## YOUR OBJECTIVE
Take the lines below from the one with "red robot [869,187,952,355]" through the one with "turquoise rolling pin [244,159,326,197]" and print only them, exactly. Don't print the pictures.

## EXERCISE INPUTS

● ● ●

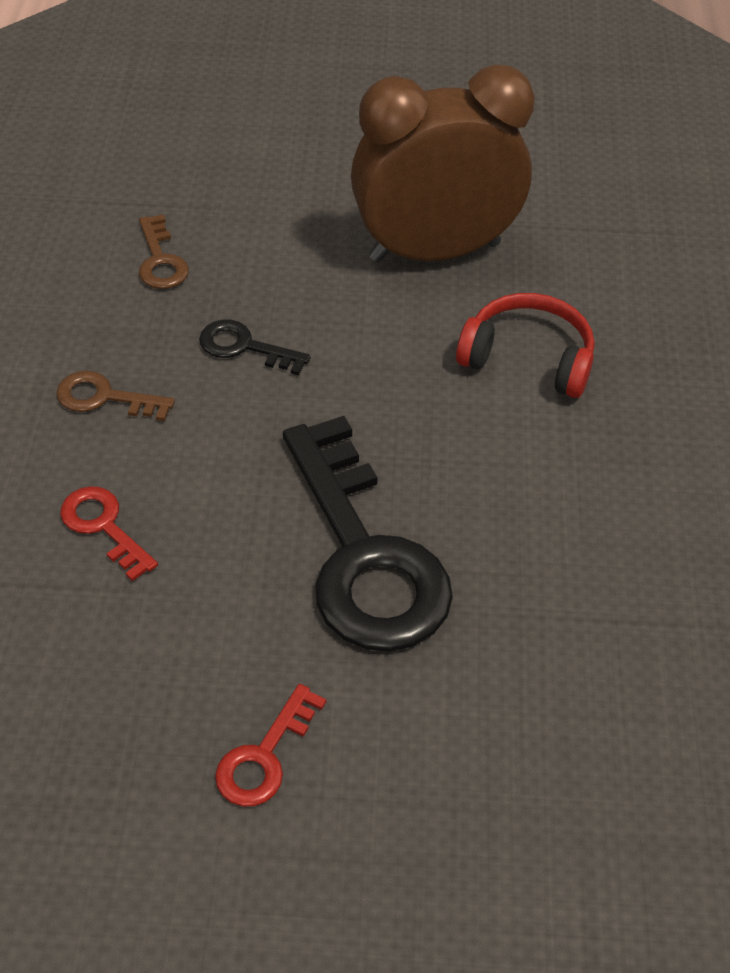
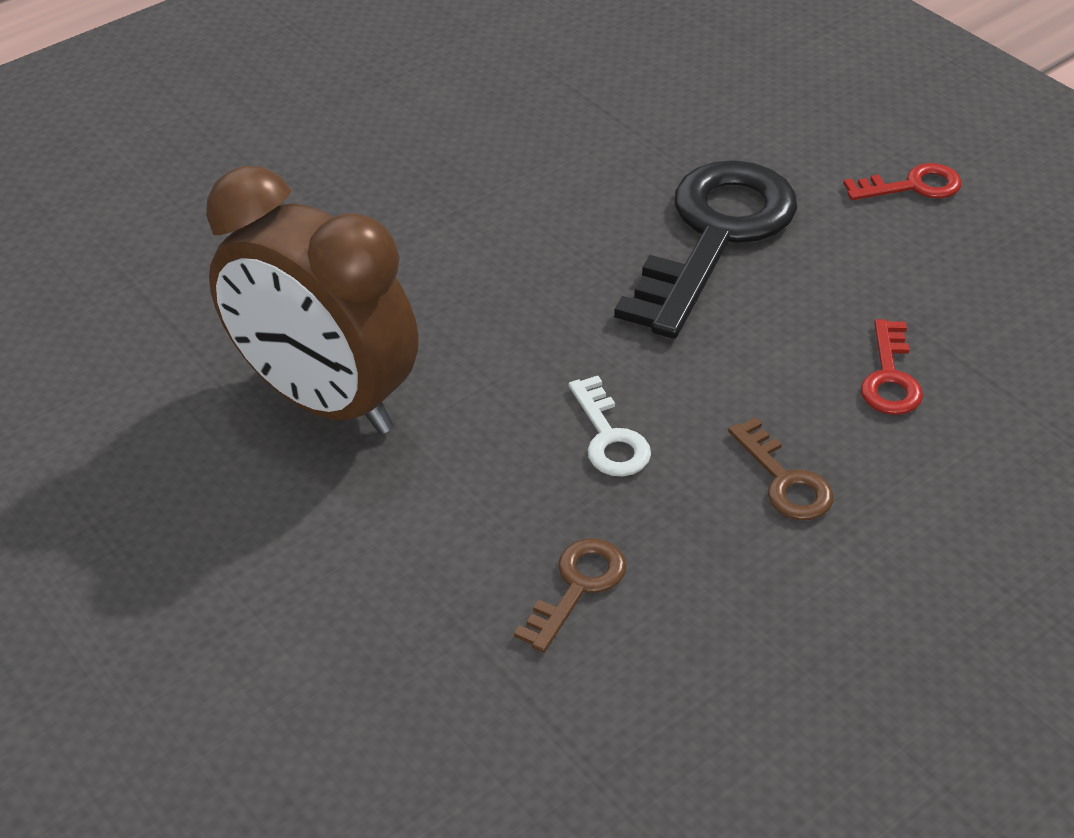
camera: 130 degrees left, 5 degrees down
black key [199,319,311,376] -> white key [569,376,651,477]
red headphones [456,293,594,398] -> none

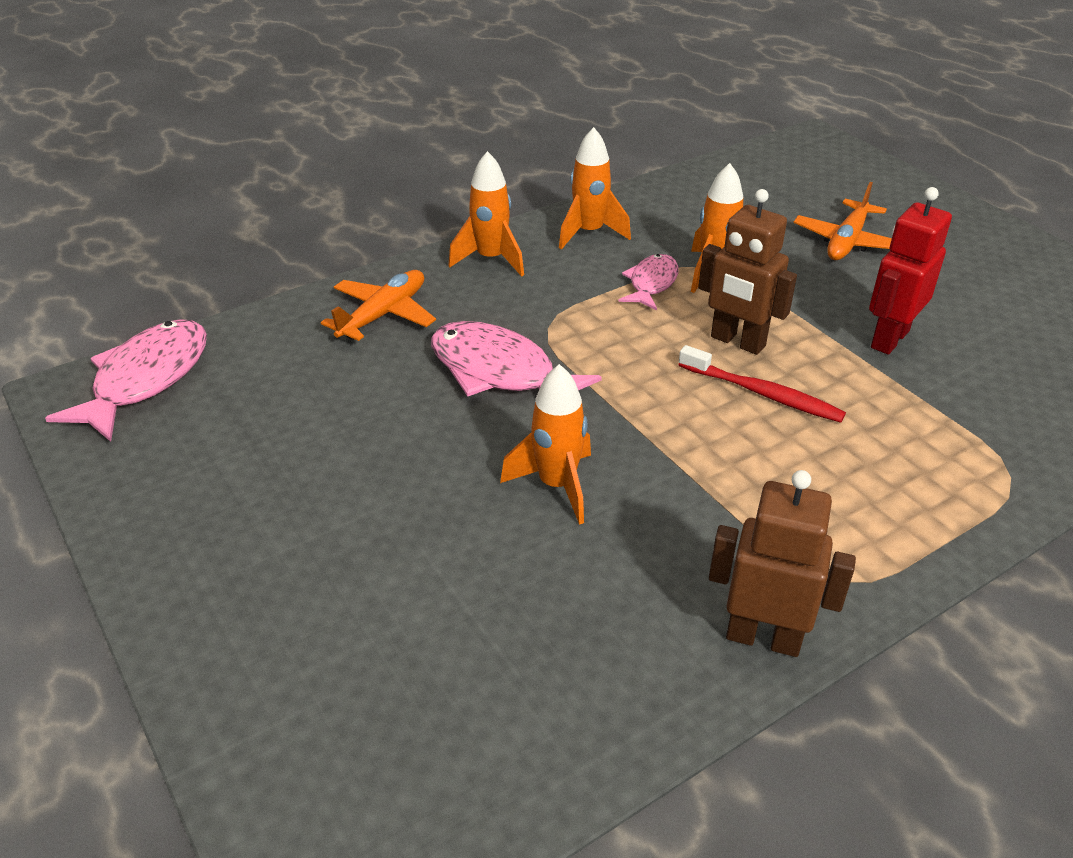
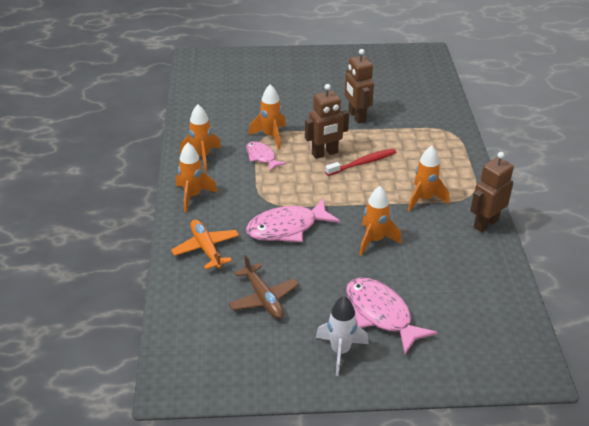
camera: 60 degrees left, 0 degrees up
pink fish [45,319,207,442] -> pink fish moved to [346,278,437,354]
orange plane [793,182,892,260] -> none
red robot [869,187,952,355] -> brown robot [344,49,374,124]
none -> brown plane [229,255,299,319]
none -> white rocket [316,296,369,376]
none -> orange rocket [408,146,449,211]

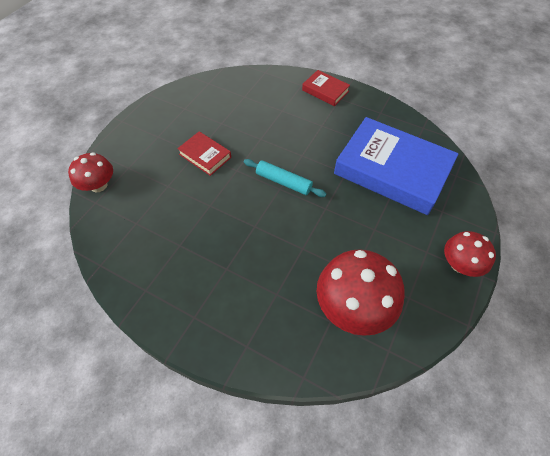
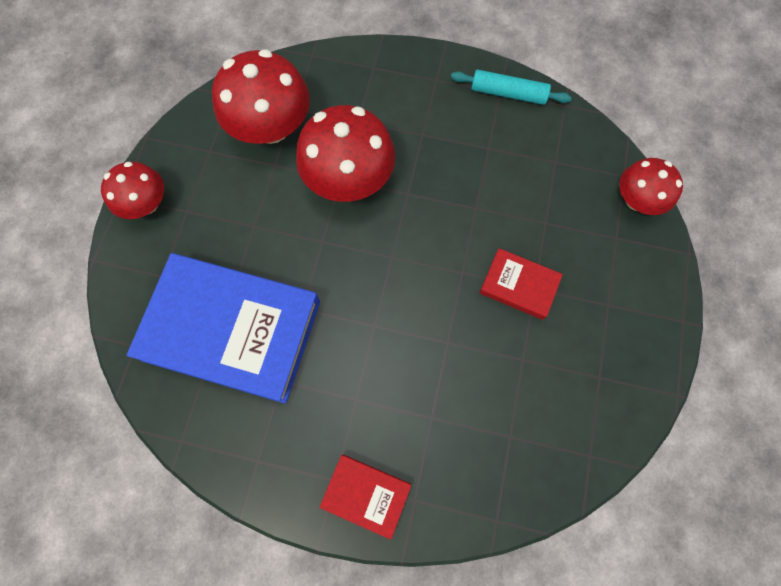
camera: 165 degrees right, 15 degrees up
turquoise rolling pin [244,159,326,197] -> turquoise rolling pin moved to [451,69,572,105]
none -> red mushroom [296,105,395,202]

● ● ●

## SOLUTION
red robot [869,187,952,355] -> brown robot [344,49,374,124]
none -> brown plane [229,255,299,319]
none -> white rocket [316,296,369,376]
none -> orange rocket [408,146,449,211]

camera: 165 degrees right, 15 degrees up
turquoise rolling pin [244,159,326,197] -> turquoise rolling pin moved to [451,69,572,105]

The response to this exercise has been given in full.